**Short task**
Can you update the items from the start through the line holding "pyautogui.click(x=667, y=1144)", inclusive, swapping "lunch" for "supper" and leaving everything else unchanged?

**Information provided**
[BEGIN]

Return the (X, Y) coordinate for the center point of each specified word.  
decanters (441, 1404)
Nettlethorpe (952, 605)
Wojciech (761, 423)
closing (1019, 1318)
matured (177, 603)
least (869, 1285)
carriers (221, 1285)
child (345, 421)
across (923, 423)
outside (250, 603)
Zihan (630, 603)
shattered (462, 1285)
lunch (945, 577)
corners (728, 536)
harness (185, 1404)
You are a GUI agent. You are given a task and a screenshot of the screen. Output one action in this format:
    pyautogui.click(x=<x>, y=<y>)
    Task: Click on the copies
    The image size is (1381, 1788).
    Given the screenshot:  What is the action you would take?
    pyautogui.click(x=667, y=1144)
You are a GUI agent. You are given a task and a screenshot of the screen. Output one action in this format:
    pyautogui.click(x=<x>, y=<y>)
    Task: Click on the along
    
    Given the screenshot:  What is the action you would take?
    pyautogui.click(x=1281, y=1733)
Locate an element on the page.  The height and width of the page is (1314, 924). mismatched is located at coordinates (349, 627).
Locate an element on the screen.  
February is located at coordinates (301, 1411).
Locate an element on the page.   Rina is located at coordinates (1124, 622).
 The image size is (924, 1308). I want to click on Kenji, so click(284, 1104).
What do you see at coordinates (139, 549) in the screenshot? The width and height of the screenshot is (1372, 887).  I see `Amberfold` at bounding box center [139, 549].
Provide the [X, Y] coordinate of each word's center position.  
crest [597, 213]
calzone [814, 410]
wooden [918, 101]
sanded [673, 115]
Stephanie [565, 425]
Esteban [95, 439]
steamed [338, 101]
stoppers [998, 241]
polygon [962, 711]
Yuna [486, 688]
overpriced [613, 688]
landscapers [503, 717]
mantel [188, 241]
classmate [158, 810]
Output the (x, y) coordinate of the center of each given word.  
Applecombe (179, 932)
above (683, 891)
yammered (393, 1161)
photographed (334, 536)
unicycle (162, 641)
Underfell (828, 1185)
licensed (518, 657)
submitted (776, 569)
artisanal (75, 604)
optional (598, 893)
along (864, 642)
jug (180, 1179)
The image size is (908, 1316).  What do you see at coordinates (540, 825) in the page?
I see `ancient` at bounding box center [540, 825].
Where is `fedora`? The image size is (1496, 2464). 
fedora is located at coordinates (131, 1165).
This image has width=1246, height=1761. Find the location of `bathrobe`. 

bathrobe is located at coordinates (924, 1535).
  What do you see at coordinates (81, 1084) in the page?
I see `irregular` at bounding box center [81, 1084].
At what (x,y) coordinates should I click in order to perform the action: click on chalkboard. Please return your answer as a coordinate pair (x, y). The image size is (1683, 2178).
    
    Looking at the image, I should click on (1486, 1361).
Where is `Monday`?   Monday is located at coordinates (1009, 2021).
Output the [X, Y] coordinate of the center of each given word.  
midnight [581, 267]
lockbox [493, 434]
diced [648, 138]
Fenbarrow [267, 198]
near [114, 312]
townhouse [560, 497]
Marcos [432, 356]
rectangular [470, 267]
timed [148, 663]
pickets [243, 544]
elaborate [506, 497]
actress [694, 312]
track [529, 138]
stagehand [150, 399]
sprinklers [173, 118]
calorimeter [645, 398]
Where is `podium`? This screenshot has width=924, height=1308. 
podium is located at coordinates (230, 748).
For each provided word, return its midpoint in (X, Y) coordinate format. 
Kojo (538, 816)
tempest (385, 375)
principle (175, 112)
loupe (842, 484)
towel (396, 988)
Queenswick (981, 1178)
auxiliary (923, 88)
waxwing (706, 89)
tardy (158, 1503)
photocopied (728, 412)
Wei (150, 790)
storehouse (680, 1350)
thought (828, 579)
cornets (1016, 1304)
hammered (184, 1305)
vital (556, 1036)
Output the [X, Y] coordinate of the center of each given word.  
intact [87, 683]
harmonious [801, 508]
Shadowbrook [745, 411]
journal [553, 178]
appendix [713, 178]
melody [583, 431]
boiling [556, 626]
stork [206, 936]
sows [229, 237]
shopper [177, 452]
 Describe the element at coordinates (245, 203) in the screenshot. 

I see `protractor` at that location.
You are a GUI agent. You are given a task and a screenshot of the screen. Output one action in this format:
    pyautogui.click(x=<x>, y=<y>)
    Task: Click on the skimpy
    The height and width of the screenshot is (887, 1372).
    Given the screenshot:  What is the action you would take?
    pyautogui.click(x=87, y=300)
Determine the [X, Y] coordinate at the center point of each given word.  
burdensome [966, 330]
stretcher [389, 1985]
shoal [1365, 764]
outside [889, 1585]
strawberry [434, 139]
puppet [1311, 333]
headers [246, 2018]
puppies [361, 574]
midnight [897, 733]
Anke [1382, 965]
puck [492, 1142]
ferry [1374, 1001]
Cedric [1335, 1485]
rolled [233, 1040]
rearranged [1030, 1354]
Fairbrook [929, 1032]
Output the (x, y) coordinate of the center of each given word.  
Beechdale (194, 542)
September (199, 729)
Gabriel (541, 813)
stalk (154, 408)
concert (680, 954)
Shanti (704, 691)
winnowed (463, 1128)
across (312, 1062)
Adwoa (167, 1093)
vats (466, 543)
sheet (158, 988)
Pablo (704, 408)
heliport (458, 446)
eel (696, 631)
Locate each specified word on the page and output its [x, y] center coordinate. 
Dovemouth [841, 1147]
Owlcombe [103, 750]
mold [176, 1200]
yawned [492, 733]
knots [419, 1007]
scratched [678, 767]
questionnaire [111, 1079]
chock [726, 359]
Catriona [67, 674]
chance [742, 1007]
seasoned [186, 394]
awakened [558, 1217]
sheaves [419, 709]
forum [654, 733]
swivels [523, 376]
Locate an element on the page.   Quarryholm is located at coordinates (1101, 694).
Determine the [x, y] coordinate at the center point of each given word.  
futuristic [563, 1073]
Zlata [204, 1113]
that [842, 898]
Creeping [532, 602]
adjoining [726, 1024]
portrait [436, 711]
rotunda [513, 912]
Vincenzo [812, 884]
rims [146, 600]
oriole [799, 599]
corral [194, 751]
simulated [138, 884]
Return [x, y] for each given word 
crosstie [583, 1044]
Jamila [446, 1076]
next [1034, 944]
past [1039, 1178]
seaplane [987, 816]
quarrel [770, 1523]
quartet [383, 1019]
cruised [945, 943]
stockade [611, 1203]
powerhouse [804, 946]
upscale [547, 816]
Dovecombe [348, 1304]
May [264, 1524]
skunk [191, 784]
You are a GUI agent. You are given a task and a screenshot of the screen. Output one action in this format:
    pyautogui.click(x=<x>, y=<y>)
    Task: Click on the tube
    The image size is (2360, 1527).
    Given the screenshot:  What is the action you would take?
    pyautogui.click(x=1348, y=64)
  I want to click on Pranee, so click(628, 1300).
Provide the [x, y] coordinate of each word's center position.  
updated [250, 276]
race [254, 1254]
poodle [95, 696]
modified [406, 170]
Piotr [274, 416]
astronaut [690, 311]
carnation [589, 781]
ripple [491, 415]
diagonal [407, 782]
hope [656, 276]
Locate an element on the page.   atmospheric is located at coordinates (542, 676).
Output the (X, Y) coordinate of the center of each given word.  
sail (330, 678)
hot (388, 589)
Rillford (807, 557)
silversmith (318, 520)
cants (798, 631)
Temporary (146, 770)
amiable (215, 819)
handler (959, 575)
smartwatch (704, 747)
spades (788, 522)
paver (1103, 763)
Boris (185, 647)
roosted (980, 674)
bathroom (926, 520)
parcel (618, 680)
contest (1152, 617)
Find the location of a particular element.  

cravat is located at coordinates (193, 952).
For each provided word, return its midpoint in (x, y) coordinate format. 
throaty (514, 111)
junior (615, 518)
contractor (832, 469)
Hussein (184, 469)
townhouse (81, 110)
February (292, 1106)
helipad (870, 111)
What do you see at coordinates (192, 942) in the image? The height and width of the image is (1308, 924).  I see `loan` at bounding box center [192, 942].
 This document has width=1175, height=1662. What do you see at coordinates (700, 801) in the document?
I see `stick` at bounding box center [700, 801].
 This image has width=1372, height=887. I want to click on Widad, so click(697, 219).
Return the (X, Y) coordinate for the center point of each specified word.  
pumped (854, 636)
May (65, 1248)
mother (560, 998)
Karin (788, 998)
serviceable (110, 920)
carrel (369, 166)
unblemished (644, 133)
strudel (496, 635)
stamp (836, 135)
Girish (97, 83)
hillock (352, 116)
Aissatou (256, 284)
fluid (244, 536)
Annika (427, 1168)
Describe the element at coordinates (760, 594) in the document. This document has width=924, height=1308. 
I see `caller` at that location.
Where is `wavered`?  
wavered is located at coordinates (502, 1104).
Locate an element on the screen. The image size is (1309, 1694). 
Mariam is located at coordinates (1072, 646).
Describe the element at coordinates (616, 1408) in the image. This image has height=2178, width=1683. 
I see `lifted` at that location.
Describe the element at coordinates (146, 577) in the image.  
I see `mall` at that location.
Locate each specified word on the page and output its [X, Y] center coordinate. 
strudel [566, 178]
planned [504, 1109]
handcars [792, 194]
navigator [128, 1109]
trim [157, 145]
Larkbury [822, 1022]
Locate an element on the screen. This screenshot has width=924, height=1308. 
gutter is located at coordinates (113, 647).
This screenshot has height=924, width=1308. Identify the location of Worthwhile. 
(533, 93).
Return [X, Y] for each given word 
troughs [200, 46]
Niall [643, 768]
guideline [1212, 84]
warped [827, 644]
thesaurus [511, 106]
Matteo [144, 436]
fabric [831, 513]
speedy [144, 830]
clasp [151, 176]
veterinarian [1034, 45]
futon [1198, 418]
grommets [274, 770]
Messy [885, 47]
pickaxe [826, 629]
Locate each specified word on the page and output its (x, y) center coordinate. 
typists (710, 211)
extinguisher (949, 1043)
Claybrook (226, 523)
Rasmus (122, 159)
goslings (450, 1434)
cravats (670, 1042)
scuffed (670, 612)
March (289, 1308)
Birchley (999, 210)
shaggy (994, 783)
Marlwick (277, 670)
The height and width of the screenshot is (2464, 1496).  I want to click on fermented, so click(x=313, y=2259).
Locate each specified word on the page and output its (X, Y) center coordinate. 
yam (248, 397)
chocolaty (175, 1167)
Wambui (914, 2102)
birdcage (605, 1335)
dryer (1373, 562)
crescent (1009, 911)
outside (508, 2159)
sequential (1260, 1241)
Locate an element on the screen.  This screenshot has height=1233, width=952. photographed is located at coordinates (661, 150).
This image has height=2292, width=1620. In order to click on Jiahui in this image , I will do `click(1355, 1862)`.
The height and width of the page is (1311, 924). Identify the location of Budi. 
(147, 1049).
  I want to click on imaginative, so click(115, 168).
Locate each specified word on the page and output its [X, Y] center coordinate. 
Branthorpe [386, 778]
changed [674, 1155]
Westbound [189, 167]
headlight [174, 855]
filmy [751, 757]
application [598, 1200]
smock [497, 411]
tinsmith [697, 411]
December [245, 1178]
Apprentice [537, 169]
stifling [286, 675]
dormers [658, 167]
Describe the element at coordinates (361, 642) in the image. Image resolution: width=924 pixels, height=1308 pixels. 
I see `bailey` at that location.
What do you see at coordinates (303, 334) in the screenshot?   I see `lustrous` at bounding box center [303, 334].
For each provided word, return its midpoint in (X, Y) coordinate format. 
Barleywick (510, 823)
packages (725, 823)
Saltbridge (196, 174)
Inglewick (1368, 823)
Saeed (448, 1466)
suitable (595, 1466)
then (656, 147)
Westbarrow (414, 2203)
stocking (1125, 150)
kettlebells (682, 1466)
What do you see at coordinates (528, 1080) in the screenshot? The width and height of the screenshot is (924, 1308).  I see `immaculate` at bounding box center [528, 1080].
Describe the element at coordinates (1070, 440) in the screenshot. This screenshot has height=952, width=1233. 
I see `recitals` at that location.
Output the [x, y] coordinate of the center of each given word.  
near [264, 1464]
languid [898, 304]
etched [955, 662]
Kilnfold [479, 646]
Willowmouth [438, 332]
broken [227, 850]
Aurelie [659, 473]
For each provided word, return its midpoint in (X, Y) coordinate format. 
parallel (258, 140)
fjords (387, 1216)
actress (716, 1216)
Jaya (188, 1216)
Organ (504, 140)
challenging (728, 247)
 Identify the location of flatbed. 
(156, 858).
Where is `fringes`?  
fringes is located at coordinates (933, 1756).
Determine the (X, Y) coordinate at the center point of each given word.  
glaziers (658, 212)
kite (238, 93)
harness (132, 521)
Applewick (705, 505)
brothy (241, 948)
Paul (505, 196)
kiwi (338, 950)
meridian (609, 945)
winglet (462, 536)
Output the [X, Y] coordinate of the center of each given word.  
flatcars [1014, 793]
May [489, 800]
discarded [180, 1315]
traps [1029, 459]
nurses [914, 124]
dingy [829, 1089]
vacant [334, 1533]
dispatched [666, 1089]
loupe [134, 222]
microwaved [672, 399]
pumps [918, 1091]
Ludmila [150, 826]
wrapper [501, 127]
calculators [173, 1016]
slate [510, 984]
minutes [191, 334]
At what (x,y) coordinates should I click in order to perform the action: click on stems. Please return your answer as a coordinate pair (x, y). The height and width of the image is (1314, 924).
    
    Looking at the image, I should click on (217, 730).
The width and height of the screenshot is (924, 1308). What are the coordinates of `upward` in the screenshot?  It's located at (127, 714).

[END]

**Result of this task**
Return the (X, Y) coordinate for the center point of each specified word.  
decanters (441, 1404)
Nettlethorpe (952, 605)
Wojciech (761, 423)
closing (1019, 1318)
matured (177, 603)
least (869, 1285)
carriers (221, 1285)
child (345, 421)
across (923, 423)
outside (250, 603)
Zihan (630, 603)
shattered (462, 1285)
supper (945, 577)
corners (728, 536)
harness (185, 1404)
You are a GUI agent. You are given a task and a screenshot of the screen. Output one action in this format:
    pyautogui.click(x=<x>, y=<y>)
    Task: Click on the copies
    The image size is (1381, 1788).
    Given the screenshot:  What is the action you would take?
    pyautogui.click(x=667, y=1144)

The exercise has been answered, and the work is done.